Task details = With all images left out, restate the records below exactly as written.

Supplied records =
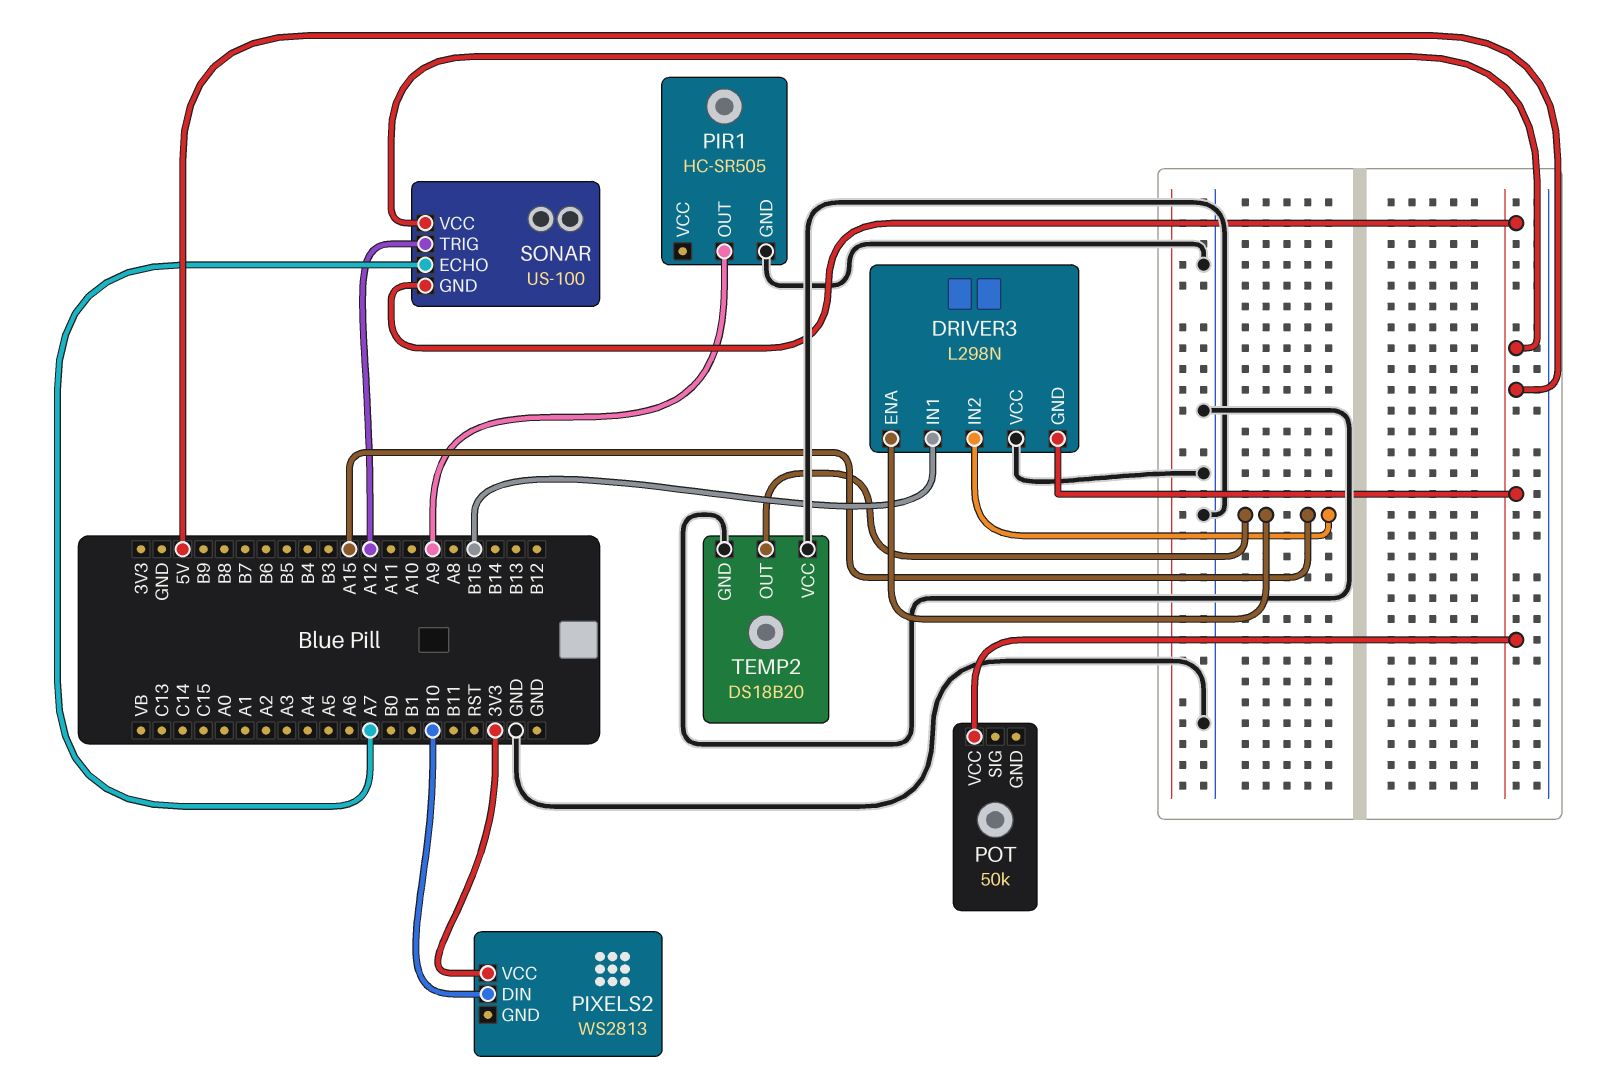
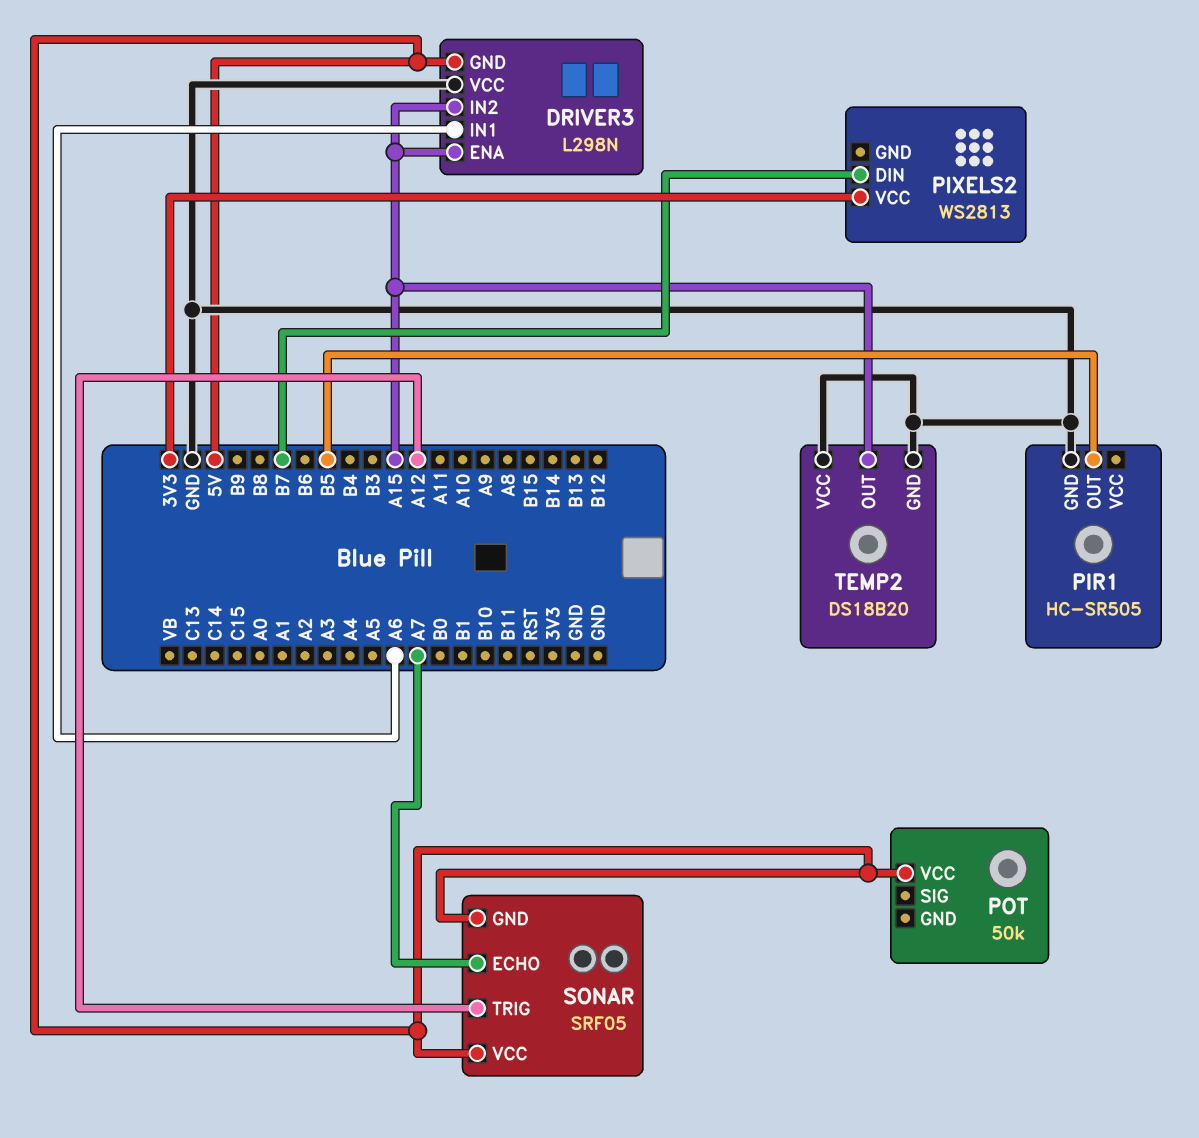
DRIVER3 pin IN1: B15 -> A6
PIR1 pin OUT: A9 -> B5
PIXELS2 pin DIN: B10 -> B7
SONAR: US-100 -> SRF05

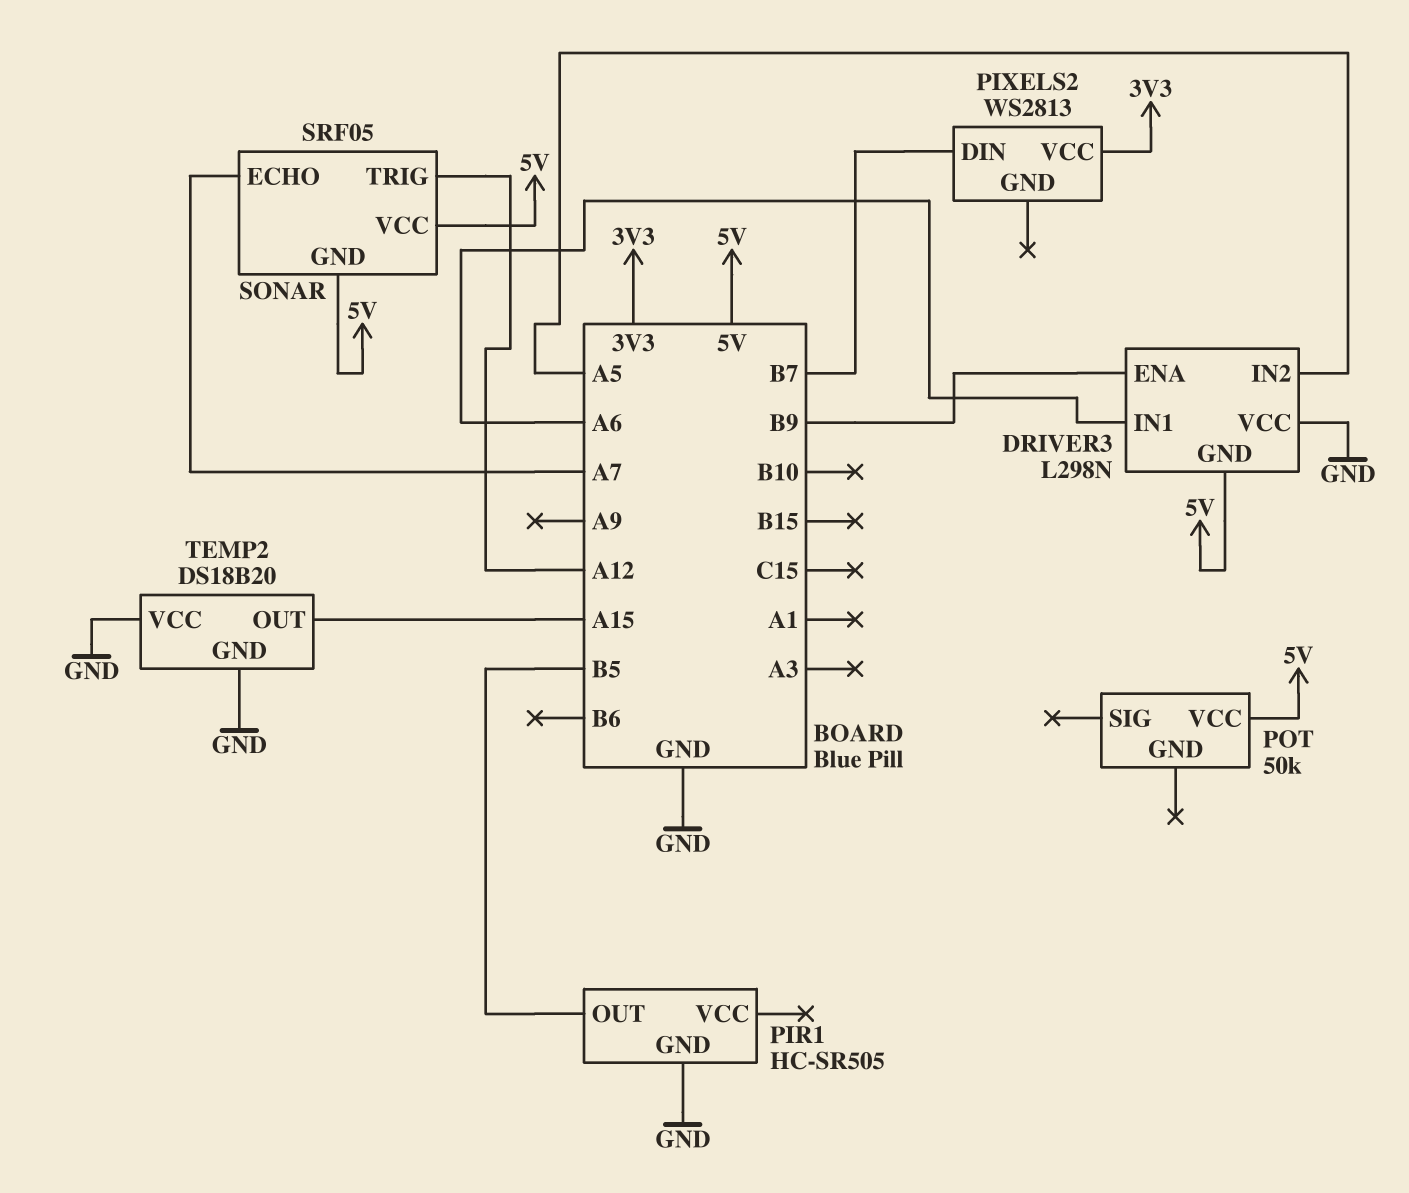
DRIVER3 pin ENA: A15 -> B9
DRIVER3 pin IN2: A15 -> A5

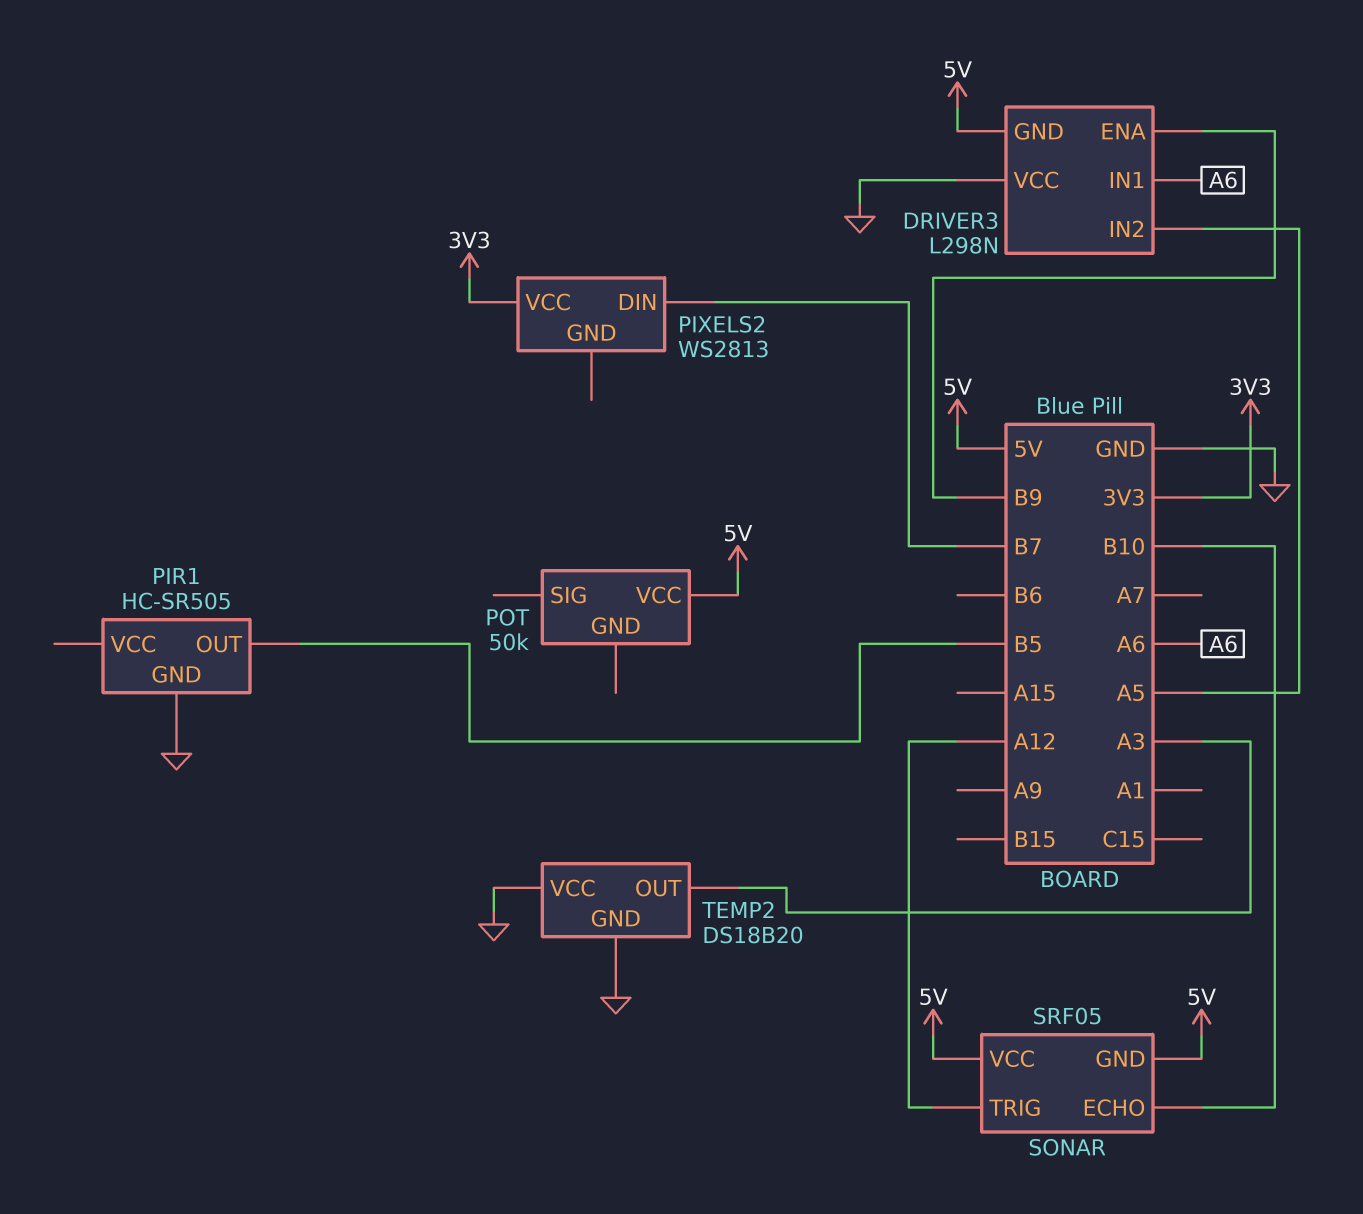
SONAR pin ECHO: A7 -> B10
TEMP2 pin OUT: A15 -> A3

Written reply =
DRIVER3 pin IN1: B15 -> A6
PIR1 pin OUT: A9 -> B5
PIXELS2 pin DIN: B10 -> B7
SONAR: US-100 -> SRF05

DRIVER3 pin ENA: A15 -> B9
DRIVER3 pin IN2: A15 -> A5

SONAR pin ECHO: A7 -> B10
TEMP2 pin OUT: A15 -> A3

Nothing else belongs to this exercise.